YOUR INSTRUCTIONS:
Exclude all pictures, then restate the entries below word for word.

MATERIAL SUPPLIED:

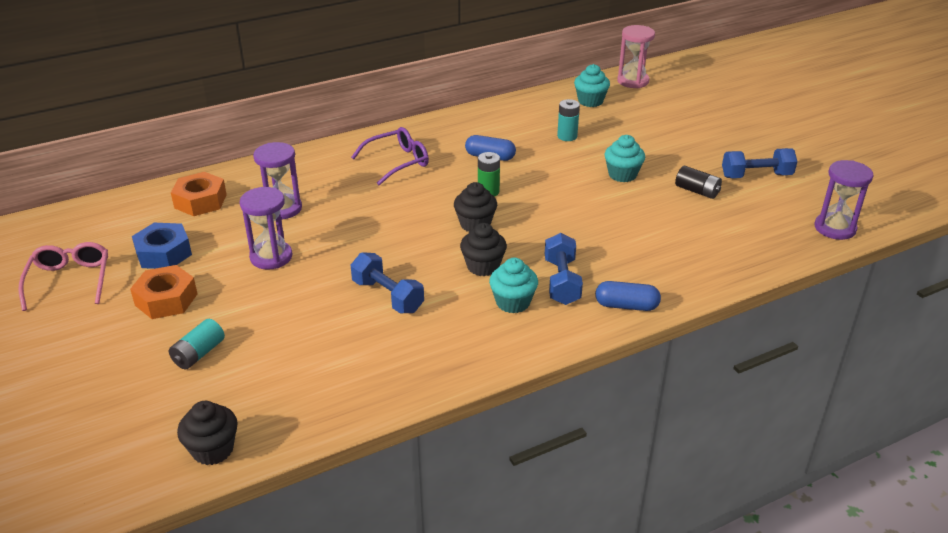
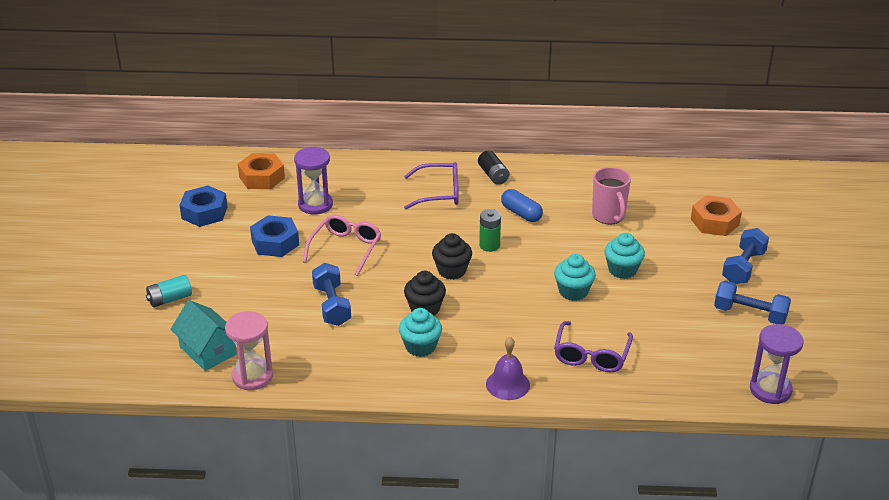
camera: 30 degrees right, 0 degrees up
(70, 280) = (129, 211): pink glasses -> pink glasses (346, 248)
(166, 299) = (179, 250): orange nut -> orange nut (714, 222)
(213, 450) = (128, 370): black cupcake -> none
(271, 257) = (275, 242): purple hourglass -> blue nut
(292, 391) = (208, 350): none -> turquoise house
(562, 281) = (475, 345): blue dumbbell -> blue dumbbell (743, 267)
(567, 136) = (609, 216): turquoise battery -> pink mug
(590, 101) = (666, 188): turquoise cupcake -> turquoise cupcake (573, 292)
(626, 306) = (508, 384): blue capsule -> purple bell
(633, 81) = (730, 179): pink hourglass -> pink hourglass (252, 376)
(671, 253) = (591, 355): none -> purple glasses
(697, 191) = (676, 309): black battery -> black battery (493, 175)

RESPONSE AREA:
camera: 30 degrees right, 0 degrees up
(70, 280) = (129, 211): pink glasses -> pink glasses (346, 248)
(166, 299) = (179, 250): orange nut -> orange nut (714, 222)
(213, 450) = (128, 370): black cupcake -> none
(271, 257) = (275, 242): purple hourglass -> blue nut
(292, 391) = (208, 350): none -> turquoise house
(562, 281) = (475, 345): blue dumbbell -> blue dumbbell (743, 267)
(567, 136) = (609, 216): turquoise battery -> pink mug
(590, 101) = (666, 188): turquoise cupcake -> turquoise cupcake (573, 292)
(626, 306) = (508, 384): blue capsule -> purple bell
(633, 81) = (730, 179): pink hourglass -> pink hourglass (252, 376)
(671, 253) = (591, 355): none -> purple glasses
(697, 191) = (676, 309): black battery -> black battery (493, 175)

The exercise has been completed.